*WHAT TO PRODUCE:*
The lines from the top of the records below through the one containing "U124: NOT CD4069" are to be transcribed exactly, and nothing else is to be added.

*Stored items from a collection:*
┄┄┄┄┄┄┄┄┄┄

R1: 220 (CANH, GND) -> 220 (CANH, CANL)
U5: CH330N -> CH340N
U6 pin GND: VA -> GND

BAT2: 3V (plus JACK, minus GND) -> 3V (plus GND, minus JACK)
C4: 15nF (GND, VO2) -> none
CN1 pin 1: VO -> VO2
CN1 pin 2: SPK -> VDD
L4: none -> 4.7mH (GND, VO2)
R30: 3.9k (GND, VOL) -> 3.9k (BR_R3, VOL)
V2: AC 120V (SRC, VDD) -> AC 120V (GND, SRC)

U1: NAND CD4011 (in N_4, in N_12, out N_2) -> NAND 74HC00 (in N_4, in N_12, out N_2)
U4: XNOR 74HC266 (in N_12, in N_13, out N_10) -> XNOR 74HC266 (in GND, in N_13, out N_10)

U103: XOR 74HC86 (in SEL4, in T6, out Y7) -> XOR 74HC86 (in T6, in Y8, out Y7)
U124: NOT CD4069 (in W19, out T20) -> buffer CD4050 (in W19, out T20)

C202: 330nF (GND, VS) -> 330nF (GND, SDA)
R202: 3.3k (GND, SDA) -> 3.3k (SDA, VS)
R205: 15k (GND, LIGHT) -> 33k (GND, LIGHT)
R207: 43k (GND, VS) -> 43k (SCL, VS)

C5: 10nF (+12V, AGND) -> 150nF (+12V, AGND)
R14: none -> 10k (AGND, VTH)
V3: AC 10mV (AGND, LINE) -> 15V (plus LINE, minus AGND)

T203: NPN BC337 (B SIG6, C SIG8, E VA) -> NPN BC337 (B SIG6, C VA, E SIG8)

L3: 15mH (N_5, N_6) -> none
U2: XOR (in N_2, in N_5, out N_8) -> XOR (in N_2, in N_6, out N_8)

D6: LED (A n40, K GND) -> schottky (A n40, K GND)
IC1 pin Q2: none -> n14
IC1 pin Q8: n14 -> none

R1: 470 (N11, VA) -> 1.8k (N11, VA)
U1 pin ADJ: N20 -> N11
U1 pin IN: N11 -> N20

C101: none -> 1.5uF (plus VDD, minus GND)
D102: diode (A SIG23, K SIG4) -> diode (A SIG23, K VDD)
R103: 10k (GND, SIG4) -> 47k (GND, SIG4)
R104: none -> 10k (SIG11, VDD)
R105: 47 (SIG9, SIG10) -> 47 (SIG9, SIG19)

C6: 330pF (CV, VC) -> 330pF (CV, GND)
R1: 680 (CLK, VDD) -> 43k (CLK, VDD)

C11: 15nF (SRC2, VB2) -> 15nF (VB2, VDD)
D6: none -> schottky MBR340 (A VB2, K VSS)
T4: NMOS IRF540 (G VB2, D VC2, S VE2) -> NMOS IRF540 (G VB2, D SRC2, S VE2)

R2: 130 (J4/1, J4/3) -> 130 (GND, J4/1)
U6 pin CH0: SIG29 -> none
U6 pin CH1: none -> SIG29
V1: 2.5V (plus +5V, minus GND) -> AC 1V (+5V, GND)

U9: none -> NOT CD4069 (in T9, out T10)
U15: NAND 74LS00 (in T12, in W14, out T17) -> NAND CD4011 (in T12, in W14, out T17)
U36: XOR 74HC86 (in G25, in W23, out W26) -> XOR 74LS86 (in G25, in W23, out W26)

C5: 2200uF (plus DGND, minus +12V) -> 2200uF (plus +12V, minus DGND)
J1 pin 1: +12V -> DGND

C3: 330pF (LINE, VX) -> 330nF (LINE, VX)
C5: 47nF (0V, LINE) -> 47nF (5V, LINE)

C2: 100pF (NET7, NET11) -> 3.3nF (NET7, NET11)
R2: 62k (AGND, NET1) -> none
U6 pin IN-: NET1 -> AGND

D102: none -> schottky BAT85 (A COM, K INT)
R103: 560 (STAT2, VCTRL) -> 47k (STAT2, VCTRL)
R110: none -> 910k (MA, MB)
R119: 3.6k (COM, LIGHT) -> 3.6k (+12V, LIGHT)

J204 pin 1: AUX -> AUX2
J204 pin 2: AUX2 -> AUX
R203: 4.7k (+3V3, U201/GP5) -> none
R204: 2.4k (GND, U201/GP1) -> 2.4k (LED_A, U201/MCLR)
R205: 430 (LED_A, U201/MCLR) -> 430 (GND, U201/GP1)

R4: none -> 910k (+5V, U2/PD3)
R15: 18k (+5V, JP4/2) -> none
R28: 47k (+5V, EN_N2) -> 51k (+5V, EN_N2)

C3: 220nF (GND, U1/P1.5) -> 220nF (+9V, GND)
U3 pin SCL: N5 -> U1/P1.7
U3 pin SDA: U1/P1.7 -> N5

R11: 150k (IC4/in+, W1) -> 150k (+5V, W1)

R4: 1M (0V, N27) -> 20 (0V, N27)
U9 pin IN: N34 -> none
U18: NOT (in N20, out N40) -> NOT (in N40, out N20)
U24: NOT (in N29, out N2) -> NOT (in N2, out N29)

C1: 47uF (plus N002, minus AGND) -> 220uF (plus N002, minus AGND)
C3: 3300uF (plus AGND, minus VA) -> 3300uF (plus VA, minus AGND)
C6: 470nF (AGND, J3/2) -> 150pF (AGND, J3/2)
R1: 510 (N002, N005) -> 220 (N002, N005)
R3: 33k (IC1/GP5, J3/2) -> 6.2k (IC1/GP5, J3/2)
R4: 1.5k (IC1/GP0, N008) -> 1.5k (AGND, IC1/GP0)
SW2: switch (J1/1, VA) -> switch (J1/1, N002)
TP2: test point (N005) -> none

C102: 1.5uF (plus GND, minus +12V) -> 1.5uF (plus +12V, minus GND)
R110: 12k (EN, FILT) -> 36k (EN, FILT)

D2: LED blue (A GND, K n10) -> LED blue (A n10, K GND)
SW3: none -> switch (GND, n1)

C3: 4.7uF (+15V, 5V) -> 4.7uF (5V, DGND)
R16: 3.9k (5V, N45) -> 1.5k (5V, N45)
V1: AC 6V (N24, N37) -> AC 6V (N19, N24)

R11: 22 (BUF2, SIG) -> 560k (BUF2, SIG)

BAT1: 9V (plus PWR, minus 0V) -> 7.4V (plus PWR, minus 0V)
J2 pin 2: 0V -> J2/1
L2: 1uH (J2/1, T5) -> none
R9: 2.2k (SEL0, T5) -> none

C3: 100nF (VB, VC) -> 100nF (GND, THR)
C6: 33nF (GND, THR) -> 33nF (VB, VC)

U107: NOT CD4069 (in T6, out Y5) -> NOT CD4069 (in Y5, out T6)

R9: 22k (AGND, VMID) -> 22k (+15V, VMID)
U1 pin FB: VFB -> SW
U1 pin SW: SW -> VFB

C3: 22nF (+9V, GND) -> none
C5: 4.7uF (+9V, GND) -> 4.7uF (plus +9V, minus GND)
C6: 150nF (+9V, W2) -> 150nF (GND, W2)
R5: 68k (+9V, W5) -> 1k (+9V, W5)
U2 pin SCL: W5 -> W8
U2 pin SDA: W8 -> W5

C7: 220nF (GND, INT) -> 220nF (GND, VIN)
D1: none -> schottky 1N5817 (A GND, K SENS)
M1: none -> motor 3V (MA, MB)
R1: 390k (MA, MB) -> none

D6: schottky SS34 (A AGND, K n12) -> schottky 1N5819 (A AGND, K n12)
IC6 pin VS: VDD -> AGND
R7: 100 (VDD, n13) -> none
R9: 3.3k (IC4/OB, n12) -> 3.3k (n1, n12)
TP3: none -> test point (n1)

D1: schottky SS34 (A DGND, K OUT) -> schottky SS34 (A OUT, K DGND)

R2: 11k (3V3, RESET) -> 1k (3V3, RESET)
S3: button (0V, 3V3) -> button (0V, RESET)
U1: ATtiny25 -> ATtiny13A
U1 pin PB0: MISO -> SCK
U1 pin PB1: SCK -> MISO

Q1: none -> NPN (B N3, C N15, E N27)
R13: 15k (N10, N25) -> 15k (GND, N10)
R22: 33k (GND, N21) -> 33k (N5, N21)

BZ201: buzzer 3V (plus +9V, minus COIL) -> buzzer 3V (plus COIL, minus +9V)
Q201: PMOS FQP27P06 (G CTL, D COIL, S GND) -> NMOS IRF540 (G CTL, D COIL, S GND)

┄┄┄┄┄┄┄┄┄┄

*OUTPUT OF THE EXERCISE:*
R1: 220 (CANH, GND) -> 220 (CANH, CANL)
U5: CH330N -> CH340N
U6 pin GND: VA -> GND

BAT2: 3V (plus JACK, minus GND) -> 3V (plus GND, minus JACK)
C4: 15nF (GND, VO2) -> none
CN1 pin 1: VO -> VO2
CN1 pin 2: SPK -> VDD
L4: none -> 4.7mH (GND, VO2)
R30: 3.9k (GND, VOL) -> 3.9k (BR_R3, VOL)
V2: AC 120V (SRC, VDD) -> AC 120V (GND, SRC)

U1: NAND CD4011 (in N_4, in N_12, out N_2) -> NAND 74HC00 (in N_4, in N_12, out N_2)
U4: XNOR 74HC266 (in N_12, in N_13, out N_10) -> XNOR 74HC266 (in GND, in N_13, out N_10)

U103: XOR 74HC86 (in SEL4, in T6, out Y7) -> XOR 74HC86 (in T6, in Y8, out Y7)
U124: NOT CD4069 (in W19, out T20) -> buffer CD4050 (in W19, out T20)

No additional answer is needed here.